== ABOUT THIS EXERCISE ==
Transcribe exactly, and only, the lines from the one with "none -> lime brick A7 level 2" through the end of the records below, including both of those lines. Skip all pictures.
*** TASK INPUT ***
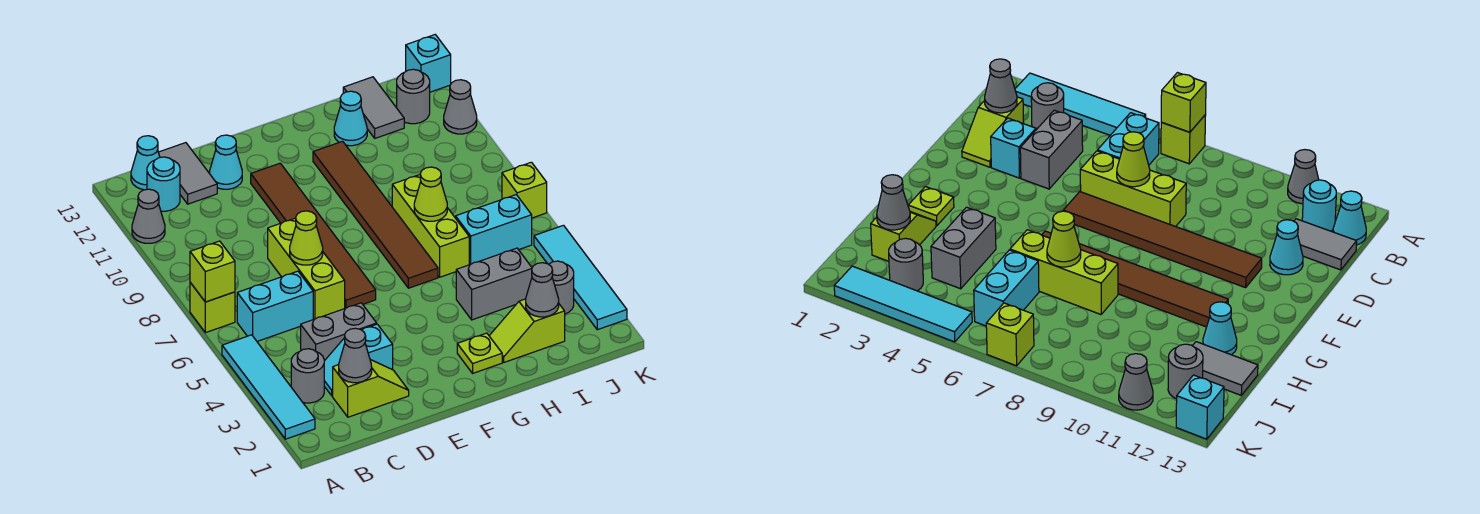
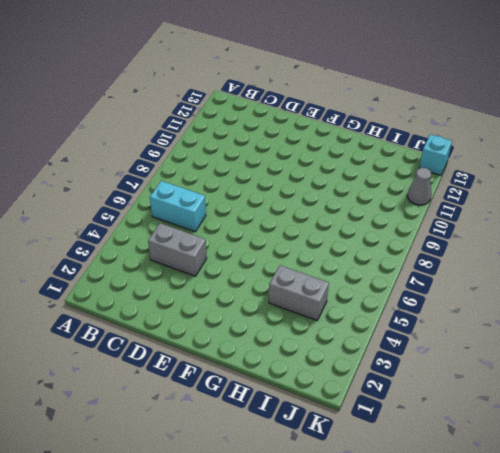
none -> cyan tile A2:A5 level 1
none -> lime brick A7 level 1
none -> grey cone A11 level 1
none -> grey round brick B3 level 1

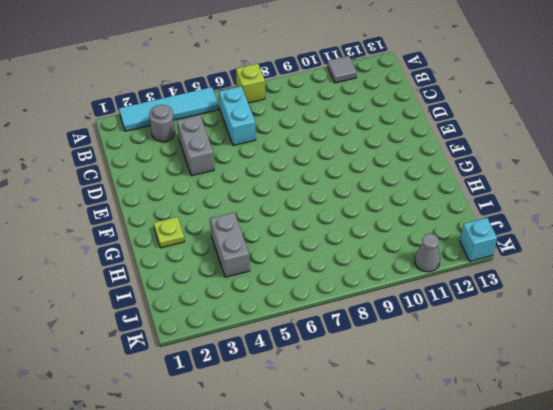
grey tile A11 level 1 -> grey cone A11 level 1
none -> cyan round brick B12 level 1
none -> cyan cone B13 level 1
none -> lime slope C2:D2 level 1 top C
none -> cyan slope C3:D3 level 1 top D

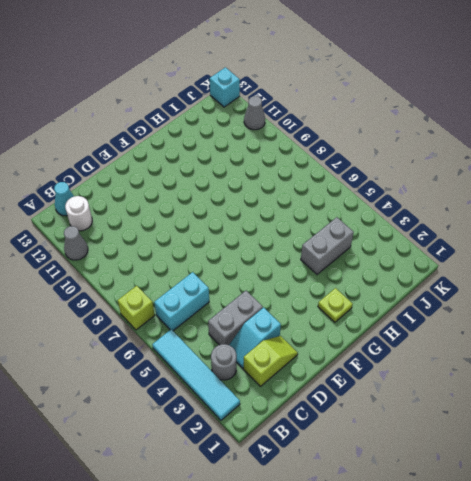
white round brick B12 level 1 -> cyan round brick B12 level 1
none -> grey tile C12:C13 level 1
none -> lime brick D6:D8 level 1
none -> cyan cone D12 level 1
none -> brown tile E6:E11 level 1

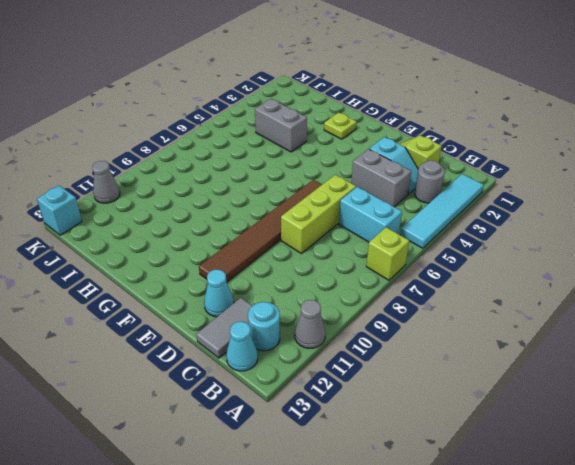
none -> brown tile G6:G11 level 1
none -> lime slope H2:I2 level 1 top I
none -> lime brick H6:H8 level 1
none -> cyan cone H12 level 1

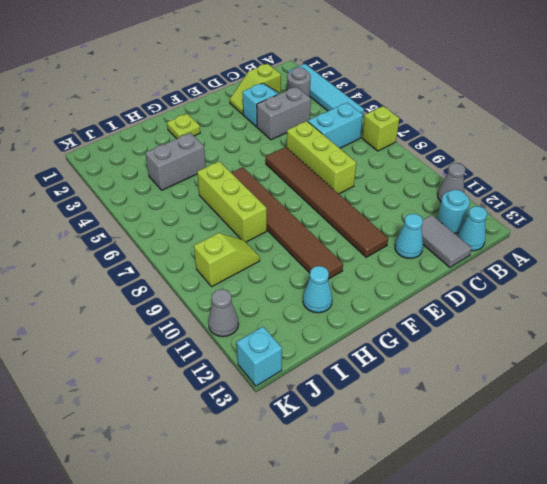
lime slope I9:J9 level 1 top J -> lime slope H2:I2 level 1 top I
none -> cyan brick I6:J6 level 1
none -> grey tile I12:I13 level 1
none -> grey round brick J3 level 1
none -> grey round brick J12 level 1

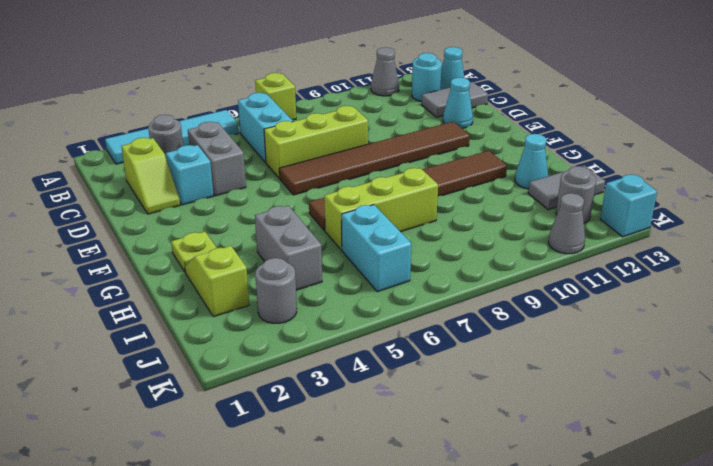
none -> cyan tile K2:K5 level 1
none -> lime brick K7 level 1
none -> lime brick A7 level 2
none -> grey cone C2 level 2

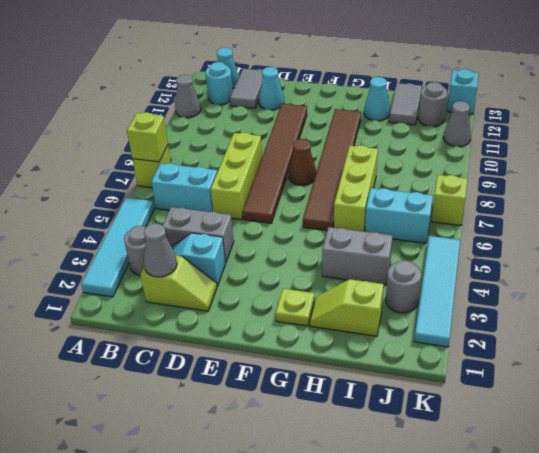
brown cone F8 level 1 -> none
none -> lime cone D7 level 2
none -> lime cone H7 level 2
none -> grey cone I2 level 2

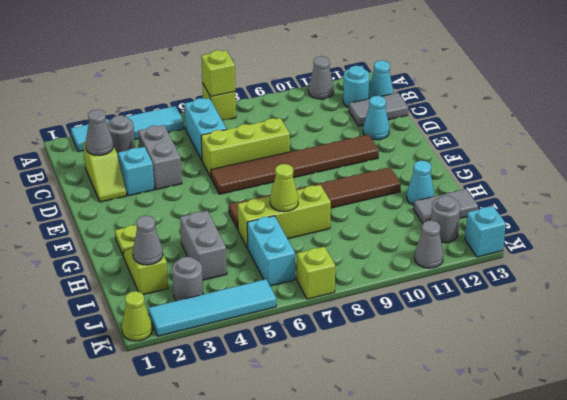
lime cone K1 level 1 -> lime cone D7 level 2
***
== TASK OUTPUT ==
none -> lime brick A7 level 2
none -> grey cone C2 level 2

brown cone F8 level 1 -> none
none -> lime cone D7 level 2
none -> lime cone H7 level 2
none -> grey cone I2 level 2

lime cone K1 level 1 -> lime cone D7 level 2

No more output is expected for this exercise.